(Extracted data)

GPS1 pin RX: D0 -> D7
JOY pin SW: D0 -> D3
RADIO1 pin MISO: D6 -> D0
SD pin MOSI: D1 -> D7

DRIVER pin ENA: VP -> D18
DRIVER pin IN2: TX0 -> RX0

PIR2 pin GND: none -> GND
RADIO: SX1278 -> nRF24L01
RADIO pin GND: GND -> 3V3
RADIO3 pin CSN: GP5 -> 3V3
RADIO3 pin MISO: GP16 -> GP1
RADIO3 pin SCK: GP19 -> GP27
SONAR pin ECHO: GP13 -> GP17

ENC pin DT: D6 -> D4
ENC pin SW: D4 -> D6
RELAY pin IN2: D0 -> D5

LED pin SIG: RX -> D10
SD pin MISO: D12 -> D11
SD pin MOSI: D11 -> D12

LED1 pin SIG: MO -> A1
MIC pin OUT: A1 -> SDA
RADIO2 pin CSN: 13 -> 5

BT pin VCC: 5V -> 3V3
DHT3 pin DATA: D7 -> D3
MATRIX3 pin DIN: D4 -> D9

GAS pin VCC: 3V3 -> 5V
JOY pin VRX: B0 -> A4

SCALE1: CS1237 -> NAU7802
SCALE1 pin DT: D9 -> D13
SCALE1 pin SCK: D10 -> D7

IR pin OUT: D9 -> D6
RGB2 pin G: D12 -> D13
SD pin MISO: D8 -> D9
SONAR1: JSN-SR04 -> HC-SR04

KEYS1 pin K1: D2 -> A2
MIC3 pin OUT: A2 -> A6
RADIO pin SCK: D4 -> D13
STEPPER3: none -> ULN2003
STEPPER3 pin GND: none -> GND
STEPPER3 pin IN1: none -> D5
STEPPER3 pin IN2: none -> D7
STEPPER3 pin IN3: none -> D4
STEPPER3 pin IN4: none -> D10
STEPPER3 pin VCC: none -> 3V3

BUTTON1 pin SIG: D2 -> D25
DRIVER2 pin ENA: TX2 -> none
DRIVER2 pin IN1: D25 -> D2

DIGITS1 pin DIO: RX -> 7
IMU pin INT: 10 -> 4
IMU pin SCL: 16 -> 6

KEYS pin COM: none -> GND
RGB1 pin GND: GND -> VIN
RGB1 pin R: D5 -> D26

(End Extracted data)

Show each line in the data where the string "none" appears.

PIR2 pin GND: none -> GND
STEPPER3: none -> ULN2003
STEPPER3 pin GND: none -> GND
STEPPER3 pin IN1: none -> D5
STEPPER3 pin IN2: none -> D7
STEPPER3 pin IN3: none -> D4
STEPPER3 pin IN4: none -> D10
STEPPER3 pin VCC: none -> 3V3
DRIVER2 pin ENA: TX2 -> none
KEYS pin COM: none -> GND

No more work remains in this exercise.